• [TASK STATEMENT]:
Omit the pictures and return exactly the stretch of the material below from the line with "brown plane: 5 -> 6" through the line with "red glasses: 2 -> 0".

• [GIVEN DATA]:
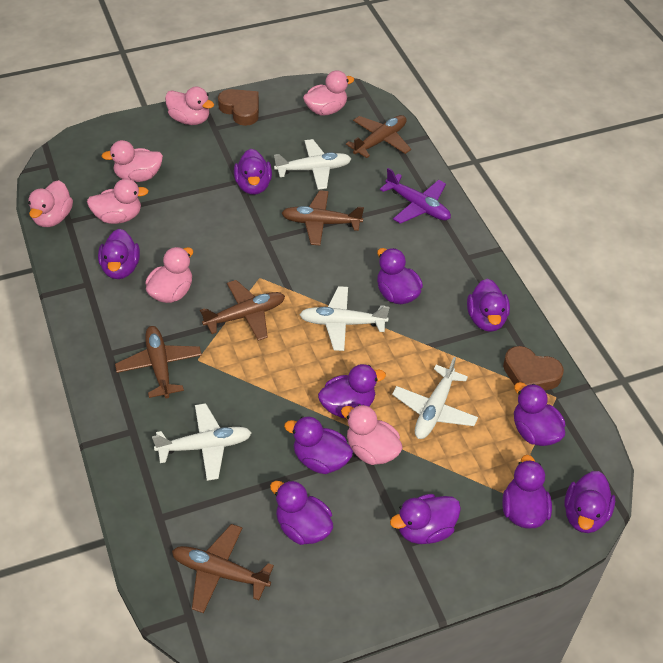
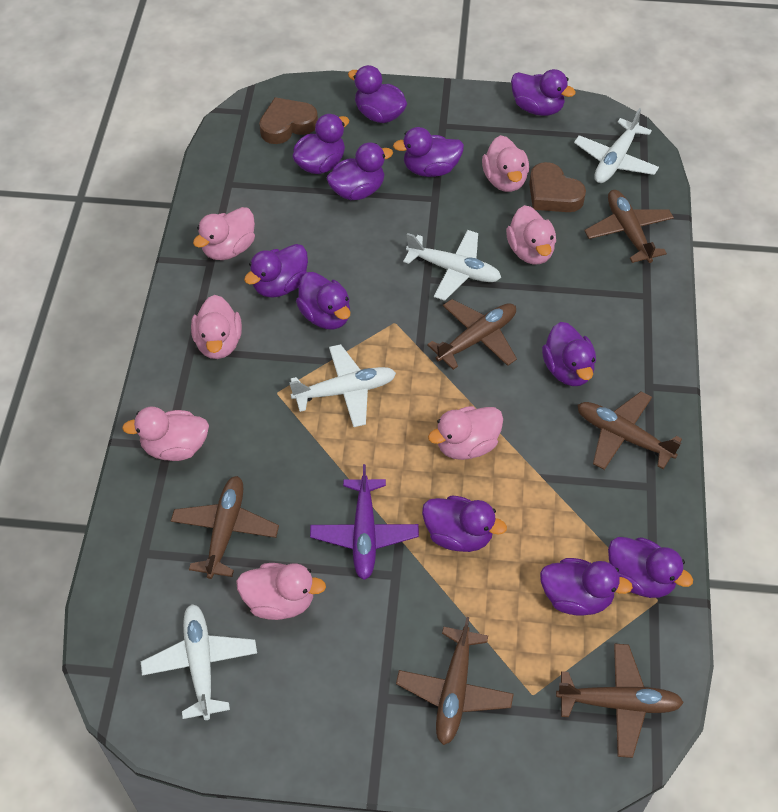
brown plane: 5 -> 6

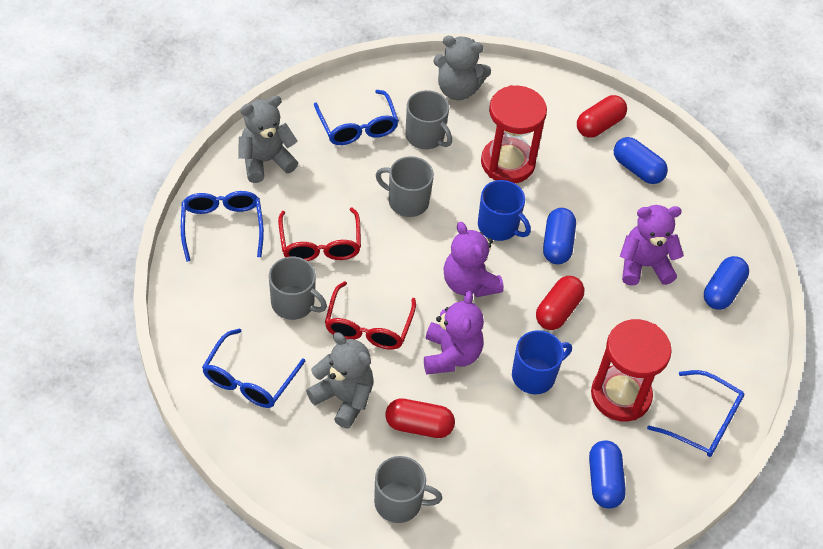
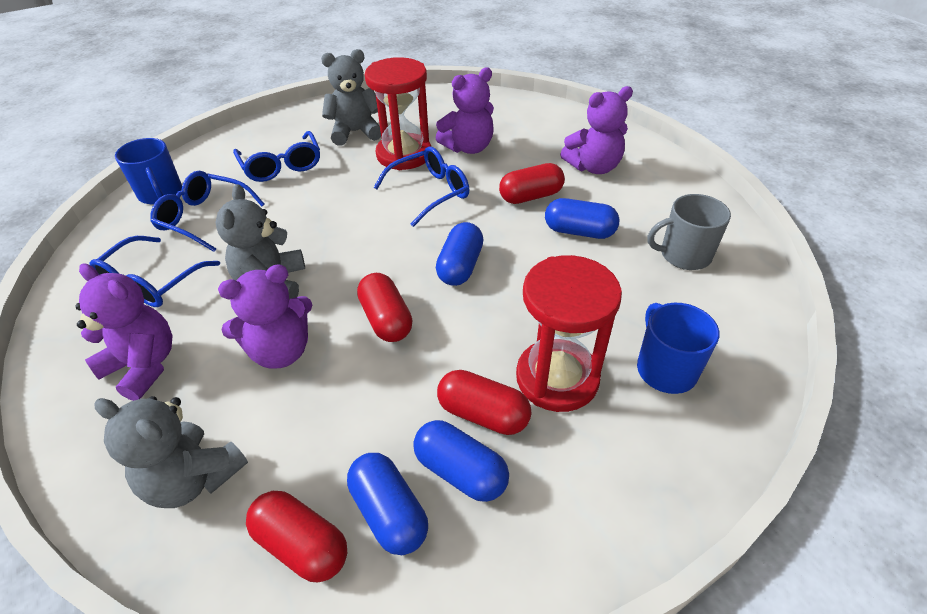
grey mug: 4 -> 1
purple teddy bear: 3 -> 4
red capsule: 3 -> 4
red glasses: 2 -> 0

---

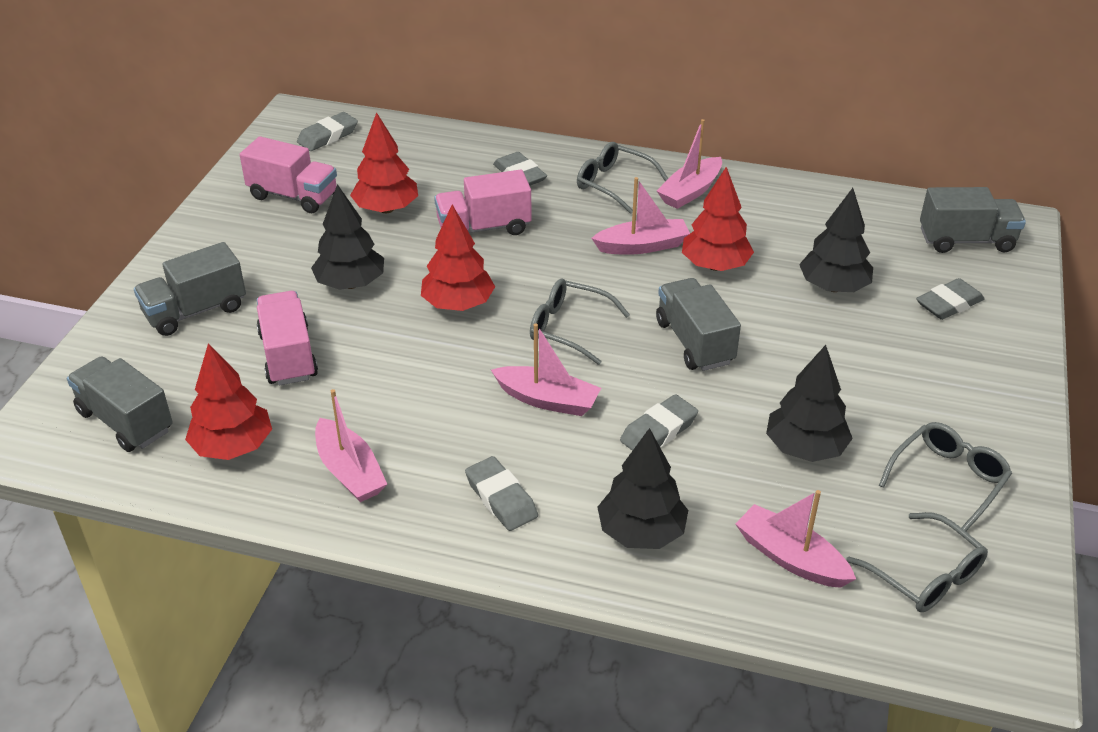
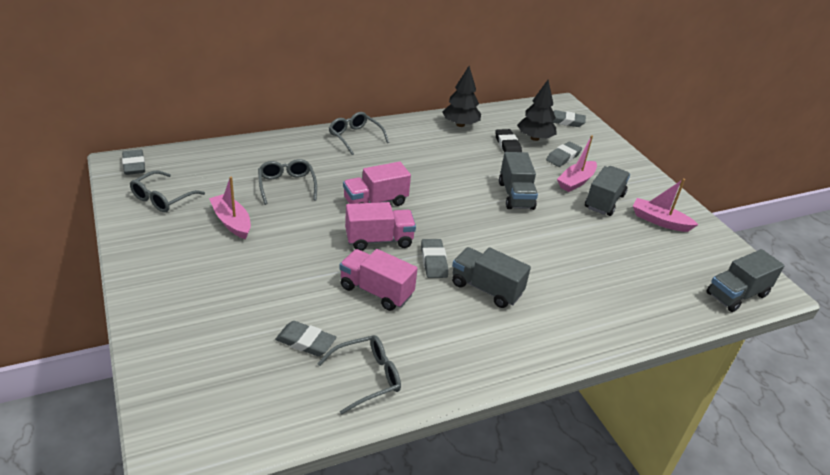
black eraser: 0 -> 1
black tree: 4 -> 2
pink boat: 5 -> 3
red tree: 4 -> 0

• [SOLUTION BELOW]:
brown plane: 5 -> 6

grey mug: 4 -> 1
purple teddy bear: 3 -> 4
red capsule: 3 -> 4
red glasses: 2 -> 0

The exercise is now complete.